[Prompt]
Please return the listing exactly as written, but without its pictures.

[Entries shown]
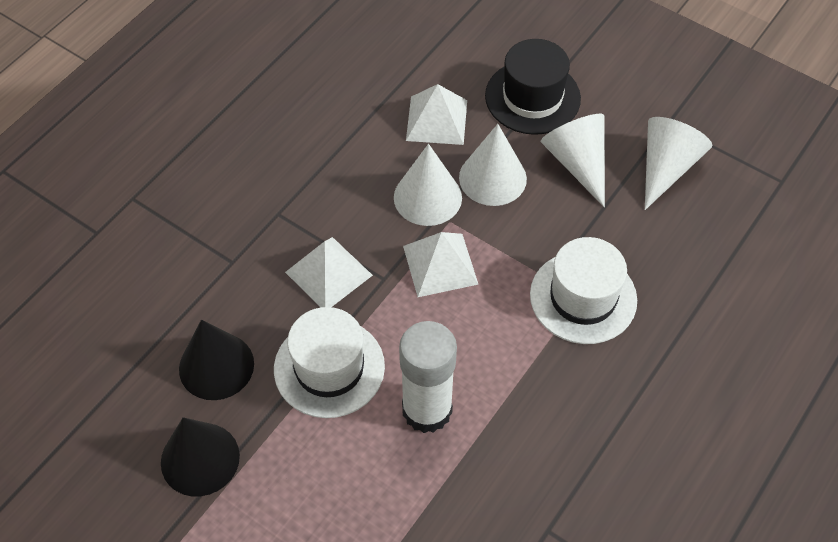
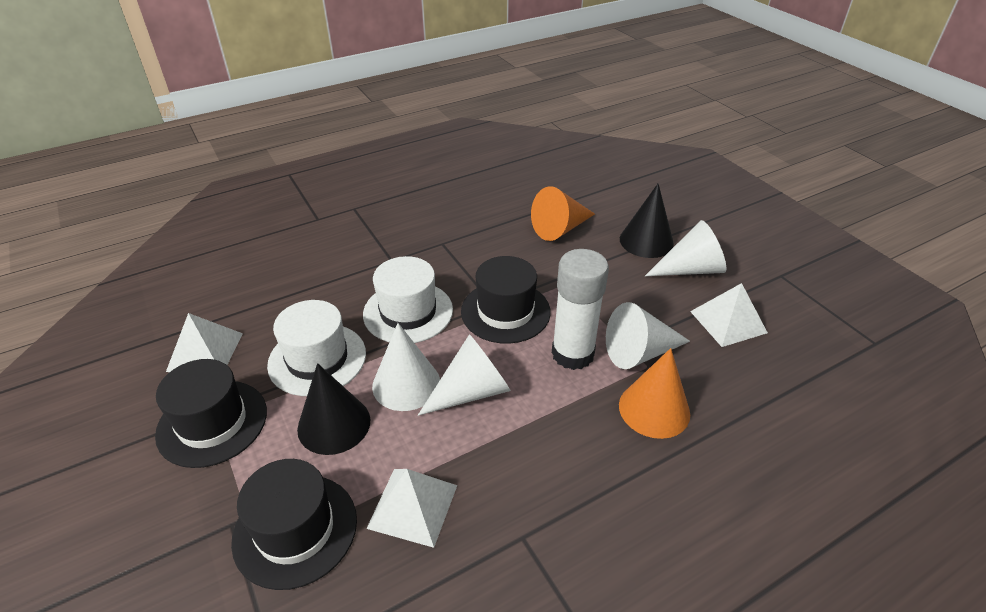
black hat: 1 -> 3
orange cone: 0 -> 2

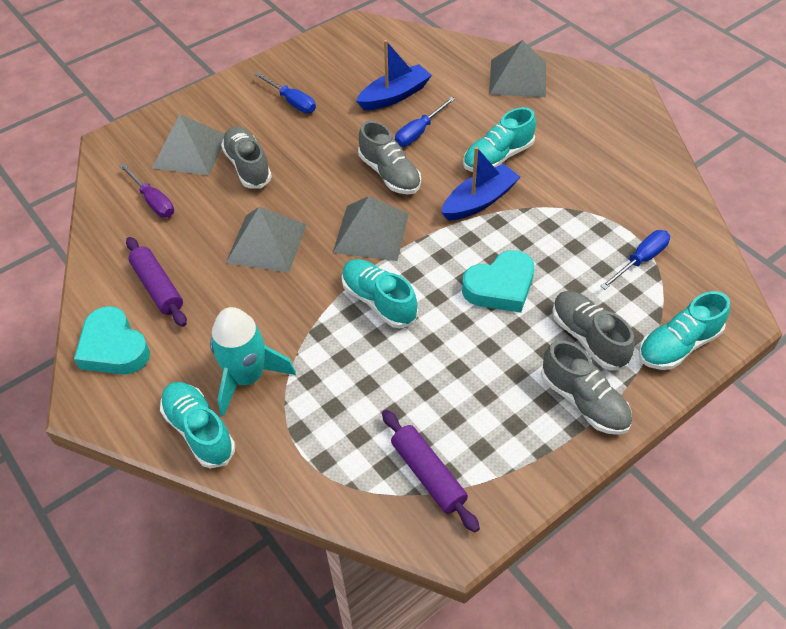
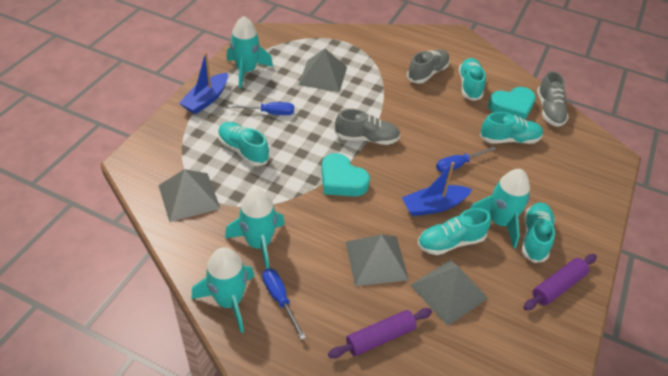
grey shoe: 4 -> 3
purple screwdriver: 1 -> 0
turquoise rocket: 1 -> 4
turquoise shoe: 4 -> 5

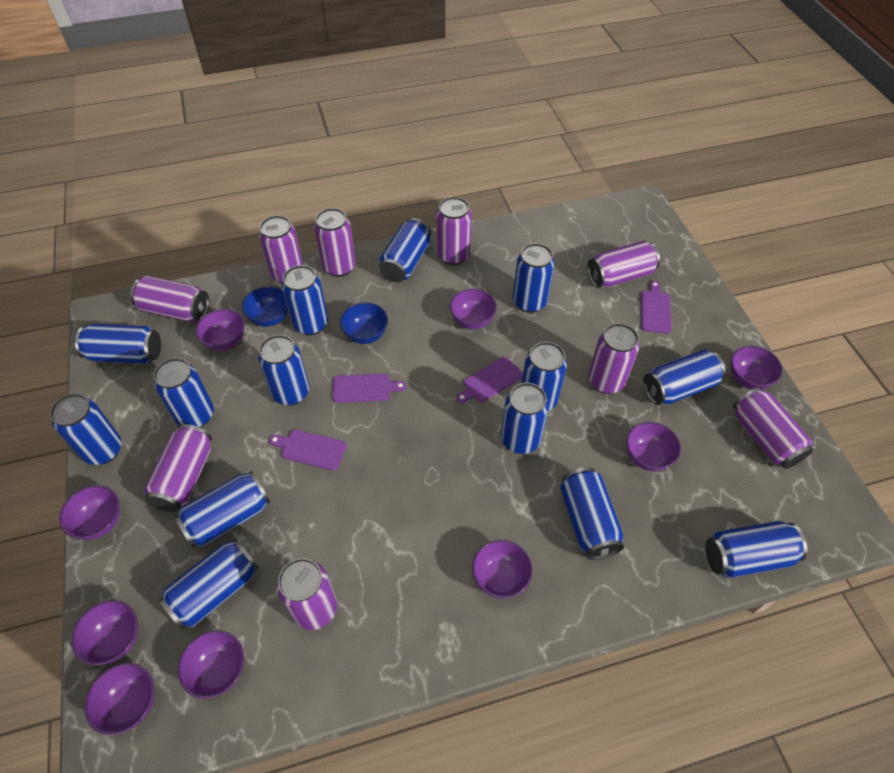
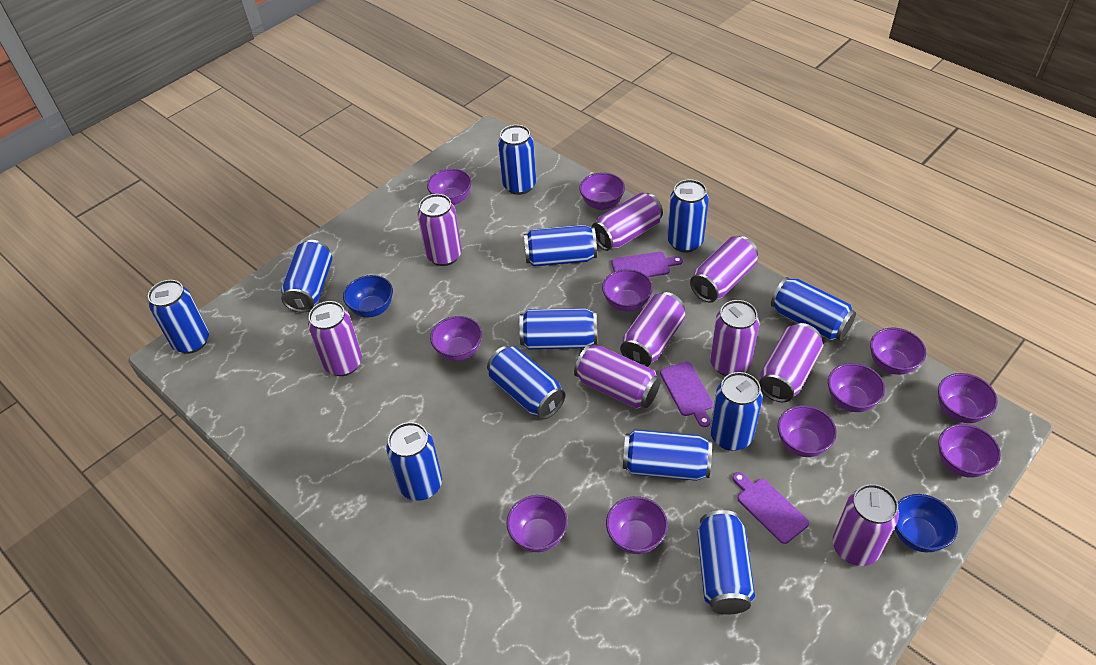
blue can: 14 -> 12
purple bowl: 9 -> 11
purple cutting board: 4 -> 3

[Result of this task]
black hat: 1 -> 3
orange cone: 0 -> 2

grey shoe: 4 -> 3
purple screwdriver: 1 -> 0
turquoise rocket: 1 -> 4
turquoise shoe: 4 -> 5

blue can: 14 -> 12
purple bowl: 9 -> 11
purple cutting board: 4 -> 3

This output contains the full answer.